*What you are asked to do:* From the records, return each line that has the word "black" in it.

*Provided entries:*
· · ·

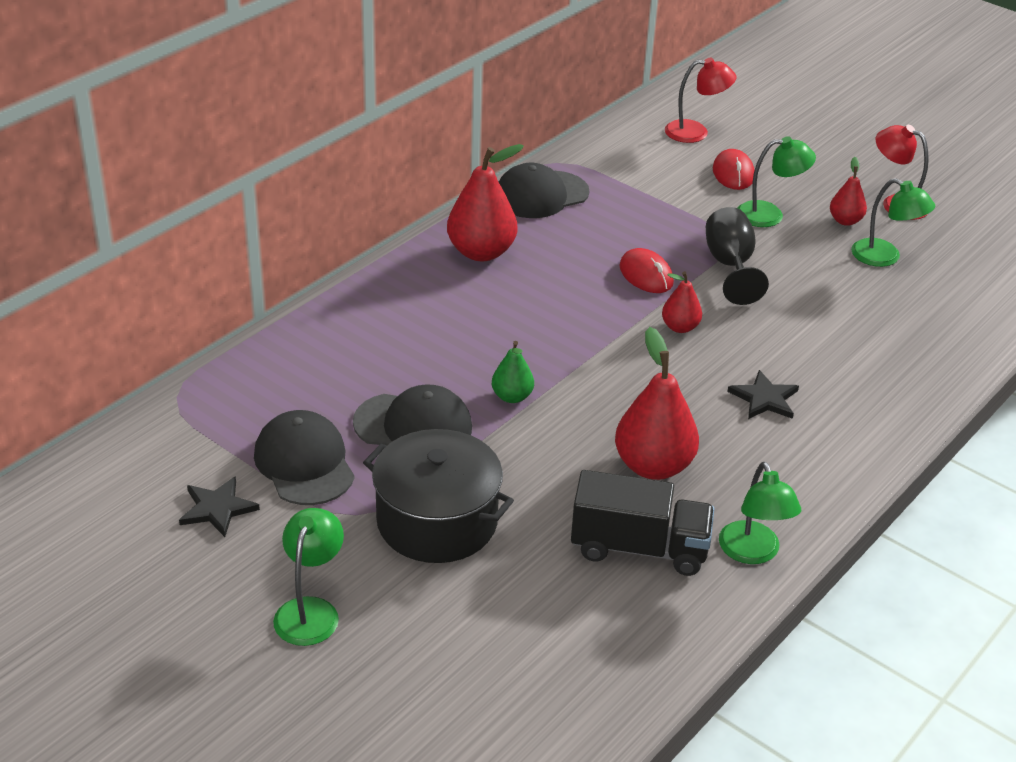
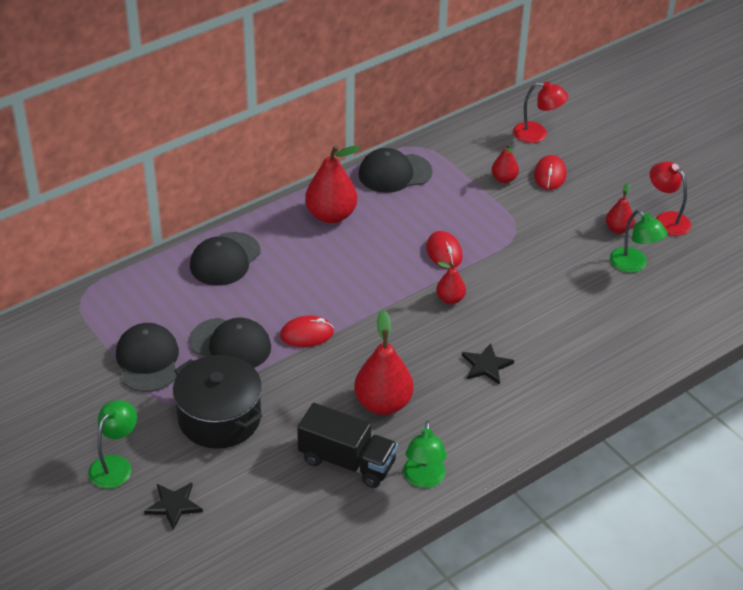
camera: 15 degrees right, 5 degrees up
(217, 508) = (81, 383): black star -> black star (174, 505)
(362, 322) = (225, 259): none -> black cap
(512, 397) = (307, 334): green pear -> red mouse
(680, 184) = (504, 179): none -> red pear
(730, 266) = (511, 254): black goblet -> none
(770, 214) = (561, 215): green lamp -> none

· · ·

*Response area:*
(217, 508) = (81, 383): black star -> black star (174, 505)
(362, 322) = (225, 259): none -> black cap
(730, 266) = (511, 254): black goblet -> none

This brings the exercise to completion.